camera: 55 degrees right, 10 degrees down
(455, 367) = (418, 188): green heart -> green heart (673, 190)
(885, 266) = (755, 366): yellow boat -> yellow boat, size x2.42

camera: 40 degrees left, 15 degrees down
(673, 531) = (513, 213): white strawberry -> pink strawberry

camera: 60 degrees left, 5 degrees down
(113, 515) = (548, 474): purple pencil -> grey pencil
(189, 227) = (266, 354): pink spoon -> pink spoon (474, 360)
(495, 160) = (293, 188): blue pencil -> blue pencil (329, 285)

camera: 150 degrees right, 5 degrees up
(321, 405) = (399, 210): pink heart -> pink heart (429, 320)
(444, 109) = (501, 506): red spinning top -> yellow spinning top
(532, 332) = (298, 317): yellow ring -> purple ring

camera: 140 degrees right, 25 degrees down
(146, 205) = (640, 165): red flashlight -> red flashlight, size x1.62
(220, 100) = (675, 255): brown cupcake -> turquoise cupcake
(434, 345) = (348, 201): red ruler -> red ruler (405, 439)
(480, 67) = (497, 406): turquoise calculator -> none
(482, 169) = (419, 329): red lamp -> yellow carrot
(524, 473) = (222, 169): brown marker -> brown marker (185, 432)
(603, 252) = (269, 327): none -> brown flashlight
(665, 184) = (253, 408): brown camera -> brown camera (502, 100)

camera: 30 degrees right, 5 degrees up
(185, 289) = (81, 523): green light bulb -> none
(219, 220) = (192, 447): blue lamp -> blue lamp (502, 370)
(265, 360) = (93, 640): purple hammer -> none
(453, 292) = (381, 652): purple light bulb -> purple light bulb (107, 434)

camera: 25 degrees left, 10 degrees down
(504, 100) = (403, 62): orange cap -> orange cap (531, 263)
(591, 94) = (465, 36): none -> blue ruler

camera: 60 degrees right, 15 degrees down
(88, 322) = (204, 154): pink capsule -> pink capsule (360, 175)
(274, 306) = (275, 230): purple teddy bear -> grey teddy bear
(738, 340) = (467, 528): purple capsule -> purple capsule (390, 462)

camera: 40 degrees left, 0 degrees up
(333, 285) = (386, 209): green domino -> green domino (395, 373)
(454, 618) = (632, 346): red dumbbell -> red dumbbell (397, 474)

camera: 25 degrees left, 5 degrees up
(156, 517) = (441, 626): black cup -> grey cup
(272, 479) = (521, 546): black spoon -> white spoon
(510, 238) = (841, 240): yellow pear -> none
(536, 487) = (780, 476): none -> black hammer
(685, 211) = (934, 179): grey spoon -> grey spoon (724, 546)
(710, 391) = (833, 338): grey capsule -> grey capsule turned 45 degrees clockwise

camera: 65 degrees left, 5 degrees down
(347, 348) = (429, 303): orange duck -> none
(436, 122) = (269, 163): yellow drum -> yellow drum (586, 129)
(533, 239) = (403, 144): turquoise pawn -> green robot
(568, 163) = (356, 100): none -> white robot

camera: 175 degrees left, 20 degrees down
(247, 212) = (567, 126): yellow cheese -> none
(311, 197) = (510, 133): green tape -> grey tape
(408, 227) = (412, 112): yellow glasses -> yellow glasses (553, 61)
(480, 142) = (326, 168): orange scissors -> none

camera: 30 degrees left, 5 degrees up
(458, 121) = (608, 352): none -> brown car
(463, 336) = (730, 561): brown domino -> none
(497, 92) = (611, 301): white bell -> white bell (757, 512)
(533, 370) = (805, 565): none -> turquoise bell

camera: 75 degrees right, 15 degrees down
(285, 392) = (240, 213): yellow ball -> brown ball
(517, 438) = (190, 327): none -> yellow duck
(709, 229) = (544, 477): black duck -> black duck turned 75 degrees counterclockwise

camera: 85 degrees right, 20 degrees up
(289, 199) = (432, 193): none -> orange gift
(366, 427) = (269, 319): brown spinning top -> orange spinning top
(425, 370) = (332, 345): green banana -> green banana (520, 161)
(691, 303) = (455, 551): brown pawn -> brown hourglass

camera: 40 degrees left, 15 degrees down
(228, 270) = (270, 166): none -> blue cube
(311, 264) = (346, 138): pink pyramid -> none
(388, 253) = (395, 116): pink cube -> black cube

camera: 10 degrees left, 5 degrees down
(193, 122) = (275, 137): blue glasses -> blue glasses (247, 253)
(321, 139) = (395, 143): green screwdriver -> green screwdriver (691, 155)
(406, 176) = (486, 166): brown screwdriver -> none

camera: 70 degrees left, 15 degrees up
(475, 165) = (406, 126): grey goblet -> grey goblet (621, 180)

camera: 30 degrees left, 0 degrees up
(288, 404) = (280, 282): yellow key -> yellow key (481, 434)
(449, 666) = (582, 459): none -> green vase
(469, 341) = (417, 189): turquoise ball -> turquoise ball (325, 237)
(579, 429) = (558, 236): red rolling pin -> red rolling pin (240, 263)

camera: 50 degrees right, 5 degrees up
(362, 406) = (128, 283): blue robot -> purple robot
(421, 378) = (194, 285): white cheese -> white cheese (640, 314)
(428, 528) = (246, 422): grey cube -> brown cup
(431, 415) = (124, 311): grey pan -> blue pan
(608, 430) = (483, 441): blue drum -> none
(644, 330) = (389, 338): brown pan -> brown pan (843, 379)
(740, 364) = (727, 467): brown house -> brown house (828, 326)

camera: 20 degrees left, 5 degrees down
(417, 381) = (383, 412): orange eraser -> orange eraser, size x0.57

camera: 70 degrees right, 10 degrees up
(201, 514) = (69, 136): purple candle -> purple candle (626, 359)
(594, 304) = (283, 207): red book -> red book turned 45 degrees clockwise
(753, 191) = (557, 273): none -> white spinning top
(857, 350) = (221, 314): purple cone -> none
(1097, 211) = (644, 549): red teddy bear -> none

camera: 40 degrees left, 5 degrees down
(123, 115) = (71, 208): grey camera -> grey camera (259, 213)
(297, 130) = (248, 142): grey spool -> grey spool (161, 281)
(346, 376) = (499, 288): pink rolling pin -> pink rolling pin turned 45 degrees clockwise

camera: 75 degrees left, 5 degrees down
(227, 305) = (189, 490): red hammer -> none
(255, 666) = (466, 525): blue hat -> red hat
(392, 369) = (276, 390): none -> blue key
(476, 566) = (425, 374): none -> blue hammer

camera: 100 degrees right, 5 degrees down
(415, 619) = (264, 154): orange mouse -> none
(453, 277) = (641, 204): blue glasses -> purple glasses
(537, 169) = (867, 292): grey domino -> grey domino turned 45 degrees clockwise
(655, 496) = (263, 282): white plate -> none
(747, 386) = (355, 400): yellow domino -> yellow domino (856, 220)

Exercise requirements :: Lines from the one with "(453, 277) = (641, 204): blue" through the end of the data: set these down exactly, including both ends and nothing more.

Task answer ::
(453, 277) = (641, 204): blue glasses -> purple glasses
(537, 169) = (867, 292): grey domino -> grey domino turned 45 degrees clockwise
(655, 496) = (263, 282): white plate -> none
(747, 386) = (355, 400): yellow domino -> yellow domino (856, 220)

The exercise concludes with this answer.